Assignment
If a record holds a picture, leave the picture out; return everything else exactly.

*** Data for this exercise

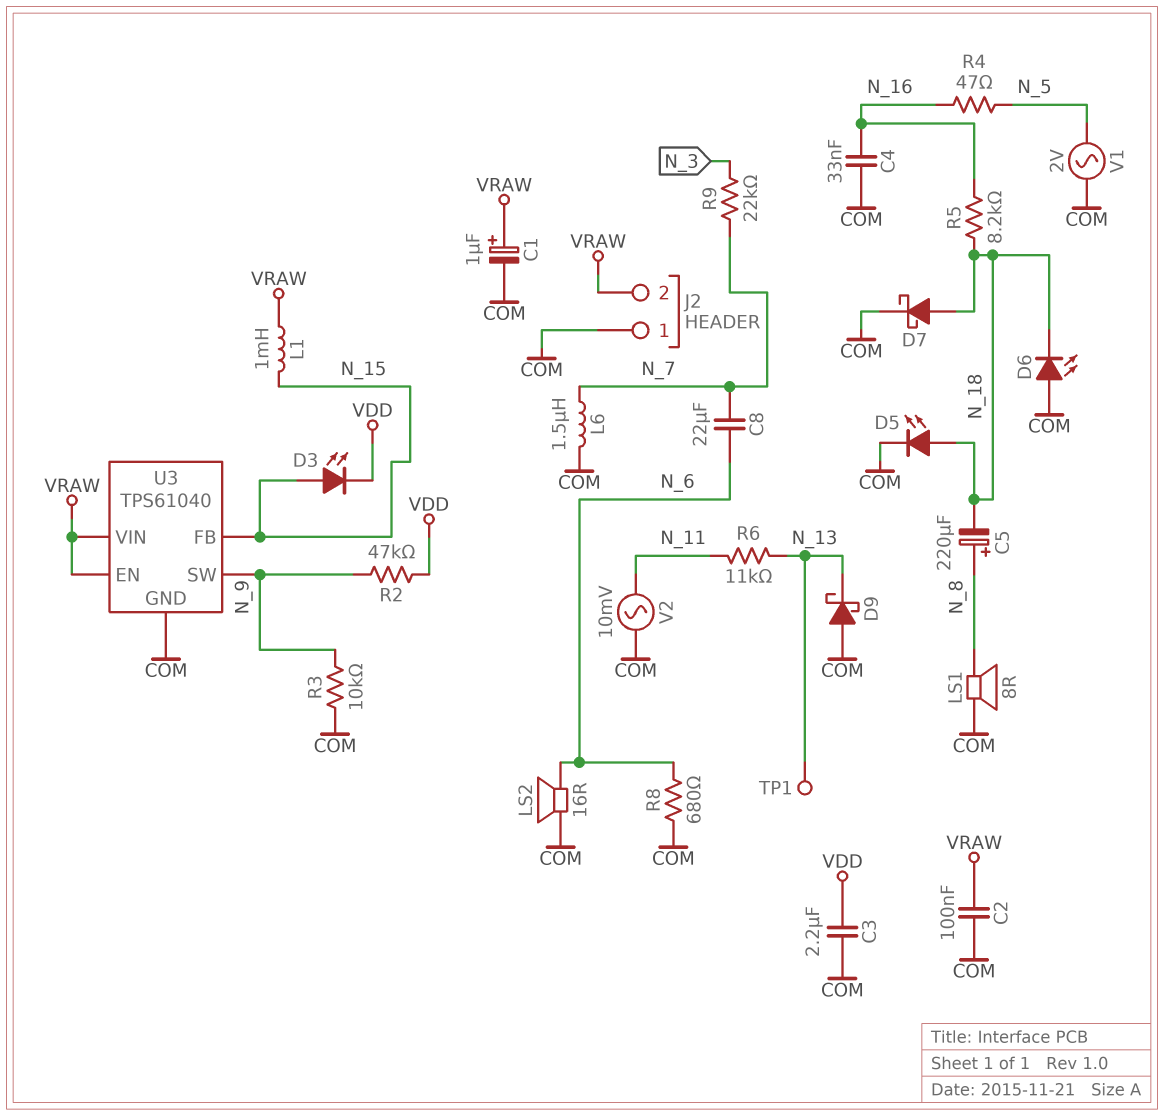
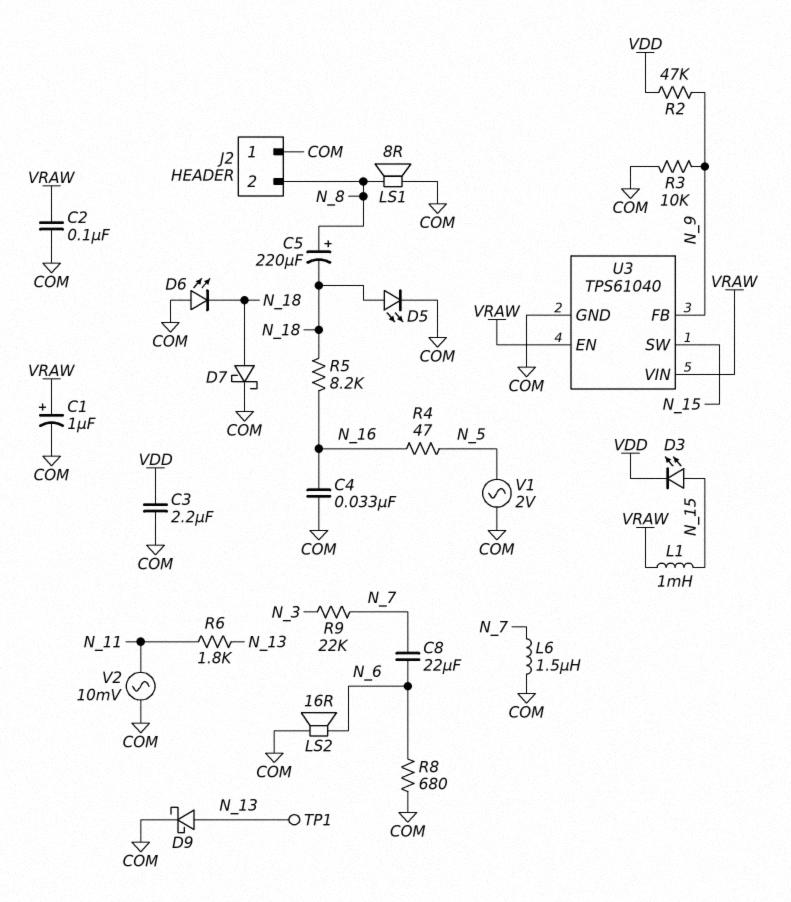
D9: schottky (A COM, K N_13) -> schottky (A N_13, K COM)
J2 pin 2: VRAW -> N_8
R6: 11k (N_11, N_13) -> 1.8k (N_11, N_13)
U3 pin FB: N_15 -> N_9
U3 pin SW: N_9 -> N_15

******

Expected answer
D9: schottky (A COM, K N_13) -> schottky (A N_13, K COM)
J2 pin 2: VRAW -> N_8
R6: 11k (N_11, N_13) -> 1.8k (N_11, N_13)
U3 pin FB: N_15 -> N_9
U3 pin SW: N_9 -> N_15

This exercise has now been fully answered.